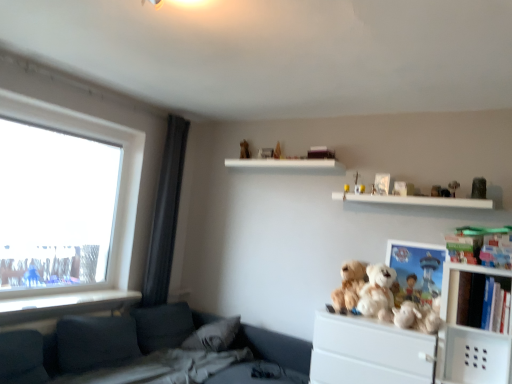
Locate an element on the screen. This screenshot has width=512, height=384. empty space that is ontop of matte plastic picture frame at center-right is located at coordinates (421, 240).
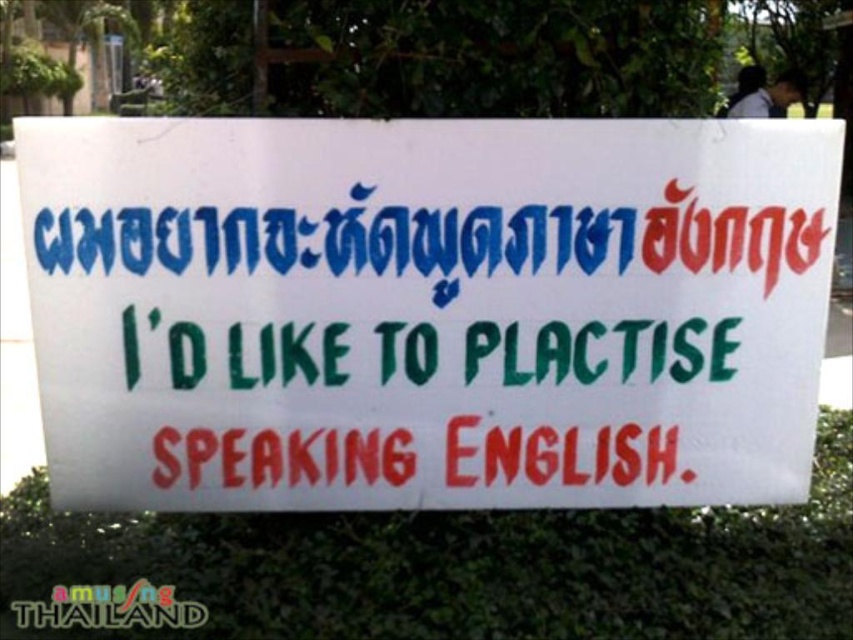
Is point (599, 339) behind point (308, 584)?

That is True.

From the picture: Between white paper sign at center and green leafy hedge at center, which one appears on the right side from the viewer's perspective?

green leafy hedge at center is more to the right.

Identify the location of white paper sign at center. This screenshot has width=853, height=640. (426, 310).

The height and width of the screenshot is (640, 853). Find the location of `white paper sign at center`. white paper sign at center is located at coordinates (426, 310).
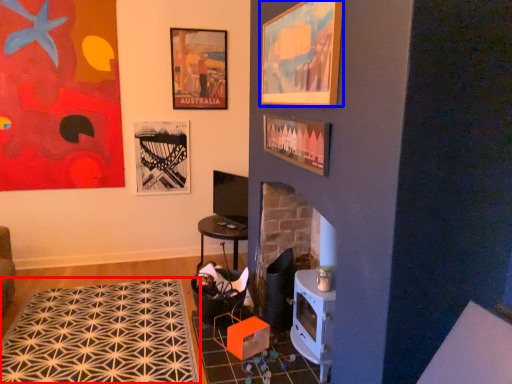
Question: Among these objects, which one is nearest to the camera, mat (highlighted by a red box) or picture frame (highlighted by a blue box)?

Choices:
 (A) mat
 (B) picture frame

Answer: (B)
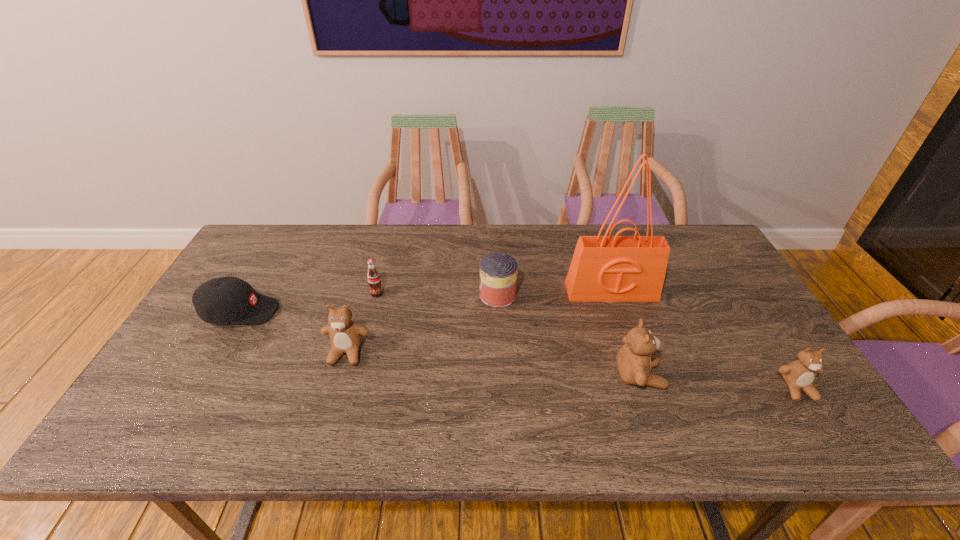
This screenshot has height=540, width=960. I want to click on free space between the tote bag and the rightmost teddy bear, so click(x=704, y=340).

Find the location of a particular element. This screenshot has height=540, width=960. vacant region between the second teddy bear from left to right and the fourth object from right to left is located at coordinates (568, 335).

Choose which object is the second nearest neighbor to the rightmost object. Please provide its 2D coordinates. Your answer should be formatted as a tuple, i.e. [(x, y)], where the tuple contains the x and y coordinates of a point satisfying the conditions above.

[(605, 268)]

What are the coordinates of `object that is the fourth closest to the second teddy bear from right to left` in the screenshot? It's located at (345, 335).

This screenshot has height=540, width=960. Find the location of `teddy bear that is the second closest one to the second teddy bear from left to right`. teddy bear that is the second closest one to the second teddy bear from left to right is located at coordinates (345, 335).

This screenshot has height=540, width=960. What are the coordinates of `teddy bear that is the second closest to the second shortest teddy bear` in the screenshot? It's located at (799, 375).

This screenshot has width=960, height=540. Find the location of `vacant space that satisfies the following two spatial constraints: 1. on the logo side of the tallest object; 2. with a logo on the front of the baseball cap`. vacant space that satisfies the following two spatial constraints: 1. on the logo side of the tallest object; 2. with a logo on the front of the baseball cap is located at coordinates (617, 312).

At what (x,y) coordinates should I click in order to perform the action: click on vacant space that satisfies the following two spatial constraints: 1. on the front side of the soda; 2. with a logo on the front of the baseball cap. Please return your answer as a coordinate pair (x, y). Looking at the image, I should click on (372, 312).

Where is `vacant space that satisfies the following two spatial constraints: 1. on the logo side of the tote bag; 2. with a logo on the front of the leftmost object`? The height and width of the screenshot is (540, 960). vacant space that satisfies the following two spatial constraints: 1. on the logo side of the tote bag; 2. with a logo on the front of the leftmost object is located at coordinates (617, 312).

+ + +

■ **Task**
Reproduce every entry above word for word, leaving out the pictures.

■ **Task answer**
Locate an element on the screen. This screenshot has width=512, height=384. empty space that is ontop of matte plastic picture frame at center-right is located at coordinates (421, 240).
Is point (599, 339) behind point (308, 584)?

That is True.

From the picture: Between white paper sign at center and green leafy hedge at center, which one appears on the right side from the viewer's perspective?

green leafy hedge at center is more to the right.

Identify the location of white paper sign at center. This screenshot has width=853, height=640. (426, 310).

The height and width of the screenshot is (640, 853). Find the location of `white paper sign at center`. white paper sign at center is located at coordinates (426, 310).
Question: Among these objects, which one is nearest to the camera, mat (highlighted by a red box) or picture frame (highlighted by a blue box)?

Choices:
 (A) mat
 (B) picture frame

Answer: (B)
This screenshot has height=540, width=960. I want to click on free space between the tote bag and the rightmost teddy bear, so click(x=704, y=340).

Find the location of a particular element. This screenshot has height=540, width=960. vacant region between the second teddy bear from left to right and the fourth object from right to left is located at coordinates (568, 335).

Choose which object is the second nearest neighbor to the rightmost object. Please provide its 2D coordinates. Your answer should be formatted as a tuple, i.e. [(x, y)], where the tuple contains the x and y coordinates of a point satisfying the conditions above.

[(605, 268)]

What are the coordinates of `object that is the fourth closest to the second teddy bear from right to left` in the screenshot? It's located at (345, 335).

This screenshot has height=540, width=960. Find the location of `teddy bear that is the second closest one to the second teddy bear from left to right`. teddy bear that is the second closest one to the second teddy bear from left to right is located at coordinates (345, 335).

This screenshot has height=540, width=960. What are the coordinates of `teddy bear that is the second closest to the second shortest teddy bear` in the screenshot? It's located at (799, 375).

This screenshot has width=960, height=540. Find the location of `vacant space that satisfies the following two spatial constraints: 1. on the logo side of the tallest object; 2. with a logo on the front of the baseball cap`. vacant space that satisfies the following two spatial constraints: 1. on the logo side of the tallest object; 2. with a logo on the front of the baseball cap is located at coordinates (617, 312).

At what (x,y) coordinates should I click in order to perform the action: click on vacant space that satisfies the following two spatial constraints: 1. on the front side of the soda; 2. with a logo on the front of the baseball cap. Please return your answer as a coordinate pair (x, y). Looking at the image, I should click on (372, 312).

Where is `vacant space that satisfies the following two spatial constraints: 1. on the logo side of the tote bag; 2. with a logo on the front of the leftmost object`? The height and width of the screenshot is (540, 960). vacant space that satisfies the following two spatial constraints: 1. on the logo side of the tote bag; 2. with a logo on the front of the leftmost object is located at coordinates (617, 312).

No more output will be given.